YOUR OBJECTIVE: Among the lines below, output only those between the line holding "brown triangle: (158, 56)" and the line holding "pink cross: (130, 131) -> (80, 97), moved", inclusive, exactly as written and with no pictures.

WORKING DATA:
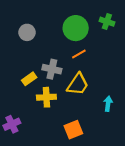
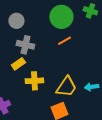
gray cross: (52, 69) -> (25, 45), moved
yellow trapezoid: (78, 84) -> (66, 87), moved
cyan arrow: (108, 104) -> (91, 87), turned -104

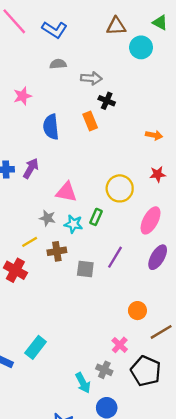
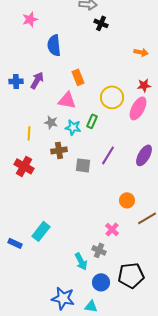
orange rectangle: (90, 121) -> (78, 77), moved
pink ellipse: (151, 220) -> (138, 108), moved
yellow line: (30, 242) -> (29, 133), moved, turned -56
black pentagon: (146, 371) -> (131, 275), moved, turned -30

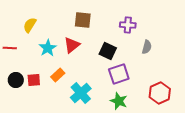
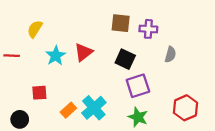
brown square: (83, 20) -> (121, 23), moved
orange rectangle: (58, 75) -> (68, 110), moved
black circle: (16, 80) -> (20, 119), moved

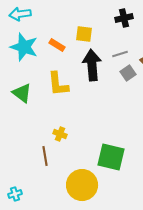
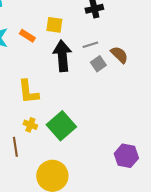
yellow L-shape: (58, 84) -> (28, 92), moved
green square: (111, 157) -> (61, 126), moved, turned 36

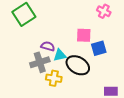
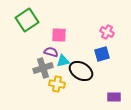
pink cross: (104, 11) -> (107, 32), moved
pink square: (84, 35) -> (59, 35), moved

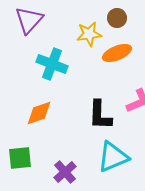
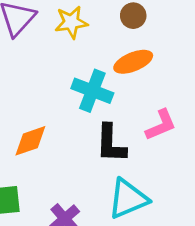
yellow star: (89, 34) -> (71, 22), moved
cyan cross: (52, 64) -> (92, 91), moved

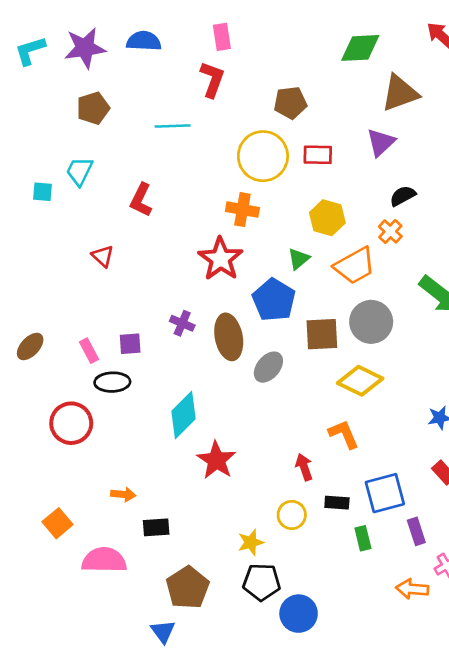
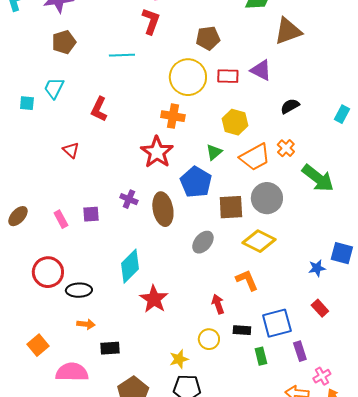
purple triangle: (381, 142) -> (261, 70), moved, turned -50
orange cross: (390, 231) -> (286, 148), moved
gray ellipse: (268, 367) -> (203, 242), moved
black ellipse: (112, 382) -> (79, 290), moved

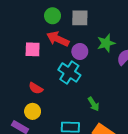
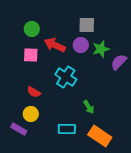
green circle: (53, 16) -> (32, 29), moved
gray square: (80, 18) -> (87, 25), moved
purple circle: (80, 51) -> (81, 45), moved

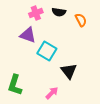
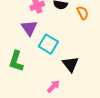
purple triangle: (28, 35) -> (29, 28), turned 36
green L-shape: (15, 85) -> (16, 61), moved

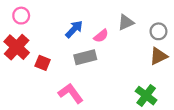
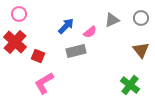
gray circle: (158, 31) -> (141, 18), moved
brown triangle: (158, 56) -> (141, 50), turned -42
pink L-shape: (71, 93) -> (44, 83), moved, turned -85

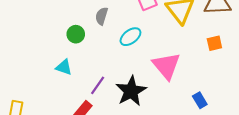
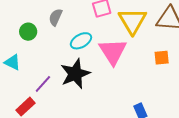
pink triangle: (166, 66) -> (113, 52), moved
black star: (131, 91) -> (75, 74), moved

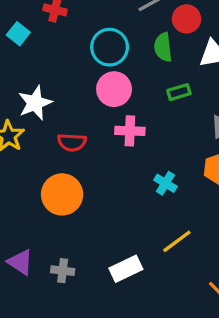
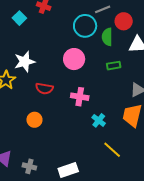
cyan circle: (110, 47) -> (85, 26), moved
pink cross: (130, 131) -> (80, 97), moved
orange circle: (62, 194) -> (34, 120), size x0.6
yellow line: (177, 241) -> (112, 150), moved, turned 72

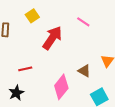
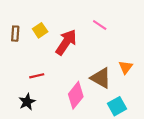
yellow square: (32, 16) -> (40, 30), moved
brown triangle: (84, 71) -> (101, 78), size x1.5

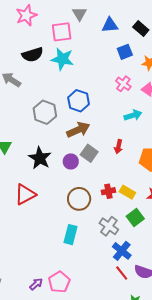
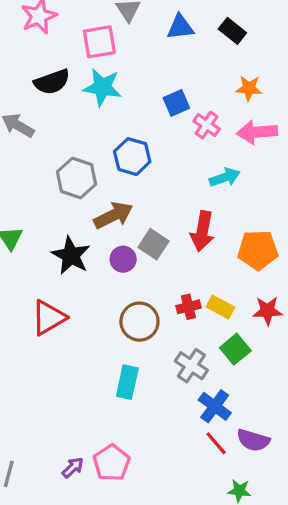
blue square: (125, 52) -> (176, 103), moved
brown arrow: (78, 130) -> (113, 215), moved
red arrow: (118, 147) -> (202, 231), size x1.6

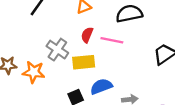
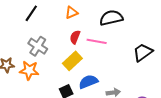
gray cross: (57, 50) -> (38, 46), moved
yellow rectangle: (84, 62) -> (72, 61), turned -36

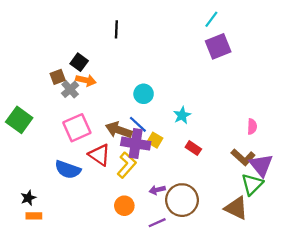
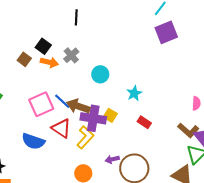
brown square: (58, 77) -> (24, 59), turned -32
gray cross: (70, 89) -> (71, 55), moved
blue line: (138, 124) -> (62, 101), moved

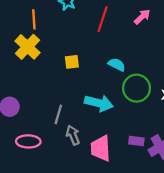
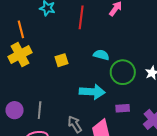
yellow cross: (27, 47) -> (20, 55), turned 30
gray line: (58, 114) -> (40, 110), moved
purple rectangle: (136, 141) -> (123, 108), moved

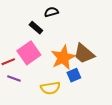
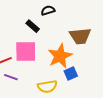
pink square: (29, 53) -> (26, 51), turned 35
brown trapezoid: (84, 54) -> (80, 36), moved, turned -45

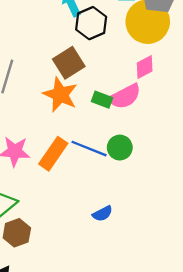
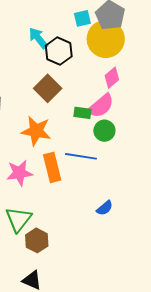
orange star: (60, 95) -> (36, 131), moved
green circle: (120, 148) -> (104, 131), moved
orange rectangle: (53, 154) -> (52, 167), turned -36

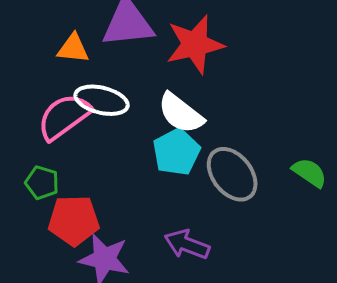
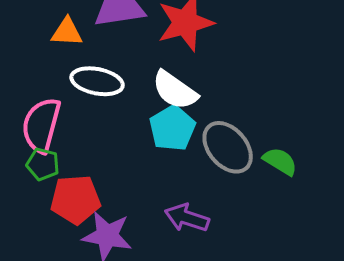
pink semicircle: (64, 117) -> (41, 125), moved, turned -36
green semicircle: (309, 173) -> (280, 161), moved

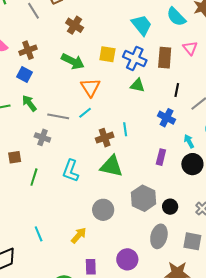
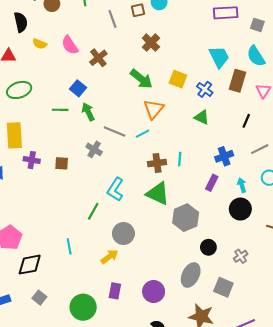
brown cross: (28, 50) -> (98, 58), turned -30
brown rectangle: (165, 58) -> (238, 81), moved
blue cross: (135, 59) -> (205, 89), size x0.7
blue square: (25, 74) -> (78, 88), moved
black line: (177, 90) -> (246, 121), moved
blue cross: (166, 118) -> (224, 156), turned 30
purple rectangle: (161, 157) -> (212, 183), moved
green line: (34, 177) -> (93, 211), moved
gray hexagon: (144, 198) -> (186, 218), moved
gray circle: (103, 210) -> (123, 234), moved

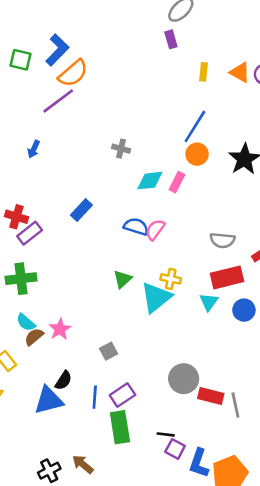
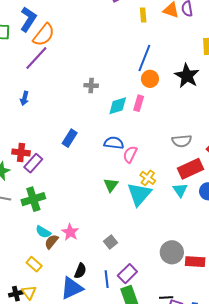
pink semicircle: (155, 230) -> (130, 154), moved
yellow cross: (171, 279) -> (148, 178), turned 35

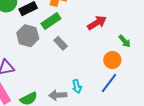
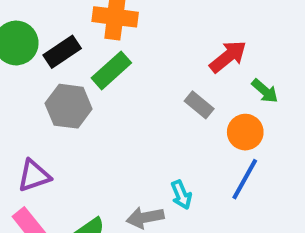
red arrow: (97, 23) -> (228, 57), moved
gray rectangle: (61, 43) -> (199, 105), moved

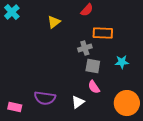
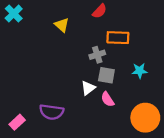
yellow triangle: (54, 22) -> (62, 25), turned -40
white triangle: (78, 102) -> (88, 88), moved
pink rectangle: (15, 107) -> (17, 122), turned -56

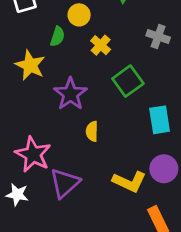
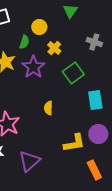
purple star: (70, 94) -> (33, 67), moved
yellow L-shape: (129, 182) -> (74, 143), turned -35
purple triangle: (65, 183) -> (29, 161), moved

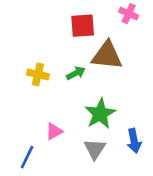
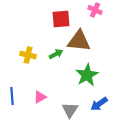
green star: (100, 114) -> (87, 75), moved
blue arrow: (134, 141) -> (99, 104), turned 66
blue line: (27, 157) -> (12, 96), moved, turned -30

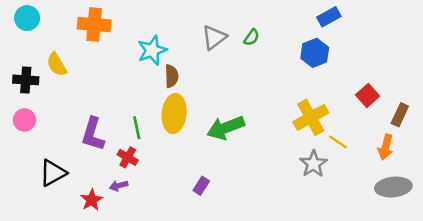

---

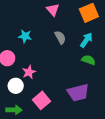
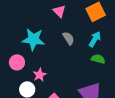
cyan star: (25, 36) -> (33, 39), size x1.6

ANSWER SECTION:
brown triangle: (158, 56) -> (141, 50), turned -42
pink L-shape: (71, 93) -> (44, 83), moved, turned -85

pink triangle: (166, 66) -> (113, 52), moved
black star: (131, 91) -> (75, 74), moved

cyan circle: (110, 47) -> (85, 26), moved
pink cross: (130, 131) -> (80, 97), moved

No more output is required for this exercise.